▶ [EXERCISE REQUIREMENTS] Would you repeat the listing exactly, without any of its images?

▶ [DATASET EXTRACT]
-------------------------
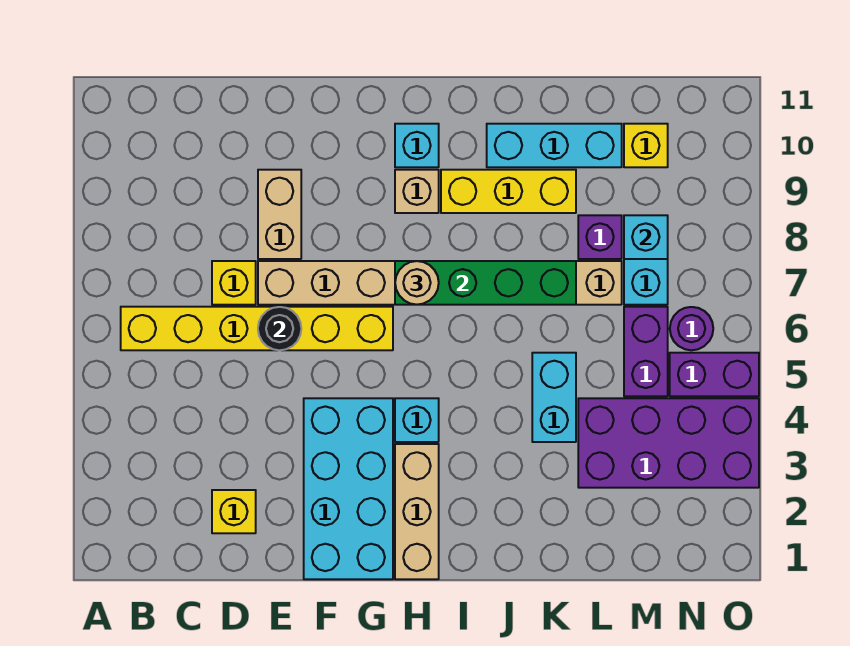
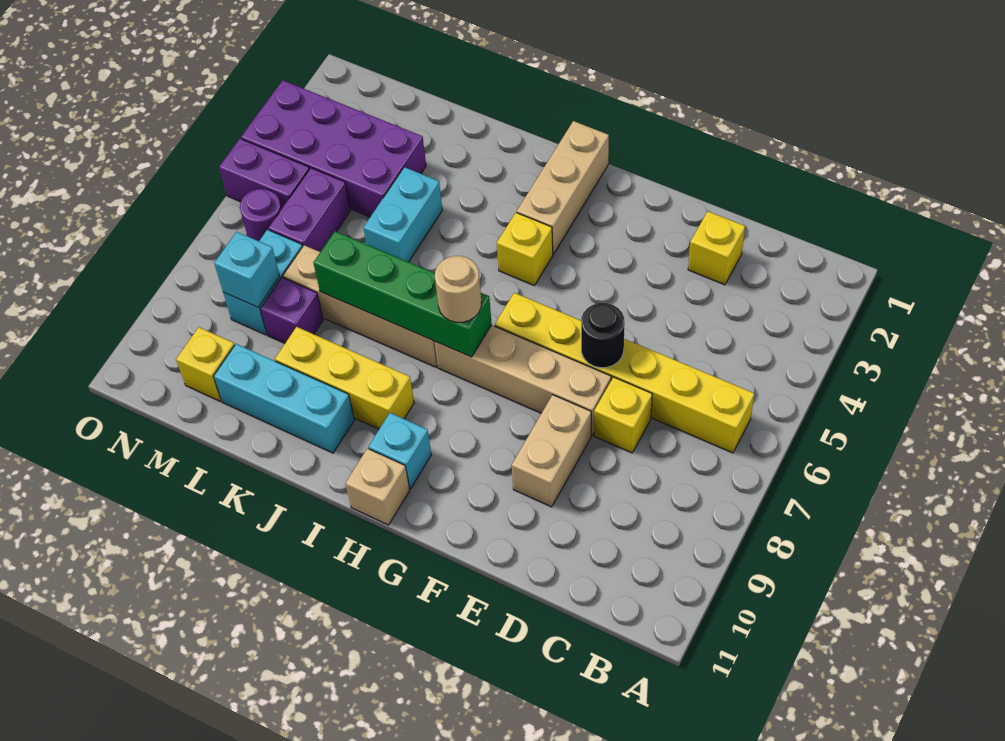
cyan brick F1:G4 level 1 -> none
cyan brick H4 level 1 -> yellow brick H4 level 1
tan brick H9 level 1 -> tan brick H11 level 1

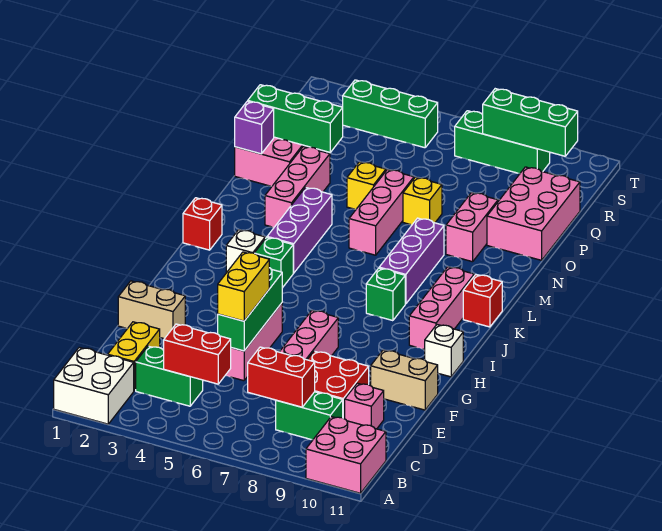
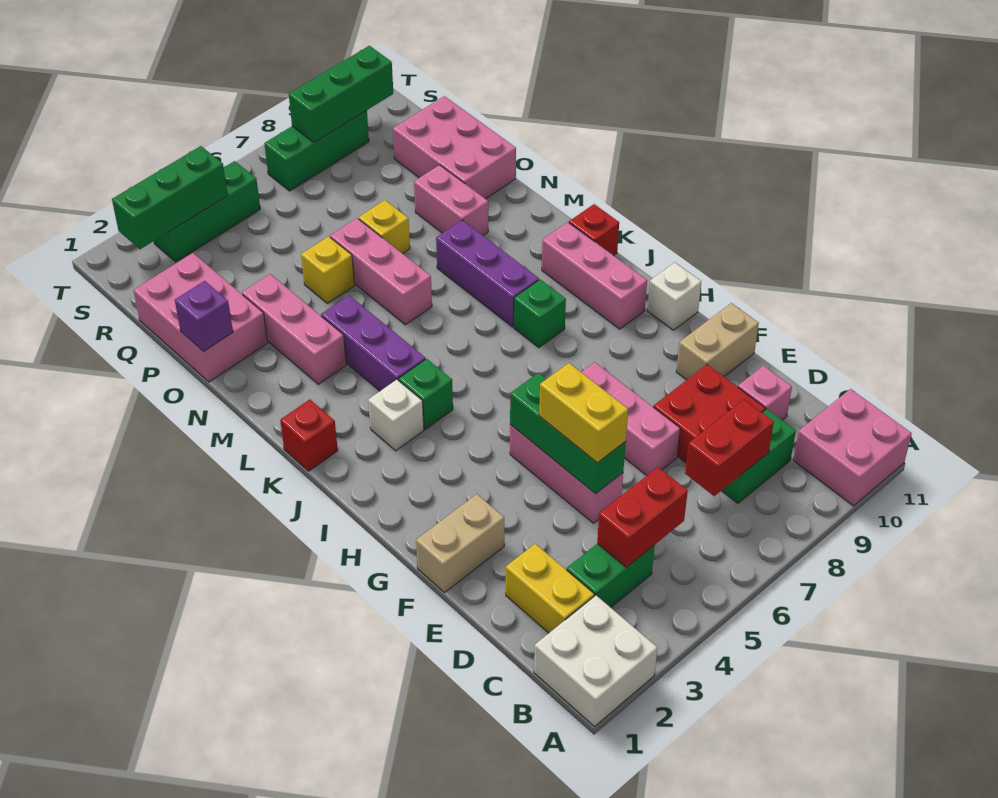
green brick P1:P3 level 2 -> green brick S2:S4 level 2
-------------------------
▶ [ANSWER BOX]
cyan brick F1:G4 level 1 -> none
cyan brick H4 level 1 -> yellow brick H4 level 1
tan brick H9 level 1 -> tan brick H11 level 1

green brick P1:P3 level 2 -> green brick S2:S4 level 2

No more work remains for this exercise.